__To be done__
Select each line of the items below that contains the string "floral". Case counts.

[BEGIN Dataset rows]

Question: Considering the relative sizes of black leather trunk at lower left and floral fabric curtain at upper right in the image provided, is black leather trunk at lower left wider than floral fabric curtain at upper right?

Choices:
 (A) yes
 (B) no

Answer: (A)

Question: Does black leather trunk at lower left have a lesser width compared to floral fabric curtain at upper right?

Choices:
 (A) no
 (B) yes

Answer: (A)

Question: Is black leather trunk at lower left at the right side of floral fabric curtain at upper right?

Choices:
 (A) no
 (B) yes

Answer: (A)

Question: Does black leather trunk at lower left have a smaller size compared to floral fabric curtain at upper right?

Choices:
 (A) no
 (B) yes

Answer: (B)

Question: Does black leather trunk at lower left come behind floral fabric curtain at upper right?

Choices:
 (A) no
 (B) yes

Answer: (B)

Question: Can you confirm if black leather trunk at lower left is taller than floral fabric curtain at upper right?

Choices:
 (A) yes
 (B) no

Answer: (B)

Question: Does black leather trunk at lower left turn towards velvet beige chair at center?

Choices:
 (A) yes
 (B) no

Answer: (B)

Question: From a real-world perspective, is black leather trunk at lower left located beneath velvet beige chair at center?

[END Dataset rows]

__Output of the task__
Question: Considering the relative sizes of black leather trunk at lower left and floral fabric curtain at upper right in the image provided, is black leather trunk at lower left wider than floral fabric curtain at upper right?
Question: Does black leather trunk at lower left have a lesser width compared to floral fabric curtain at upper right?
Question: Is black leather trunk at lower left at the right side of floral fabric curtain at upper right?
Question: Does black leather trunk at lower left have a smaller size compared to floral fabric curtain at upper right?
Question: Does black leather trunk at lower left come behind floral fabric curtain at upper right?
Question: Can you confirm if black leather trunk at lower left is taller than floral fabric curtain at upper right?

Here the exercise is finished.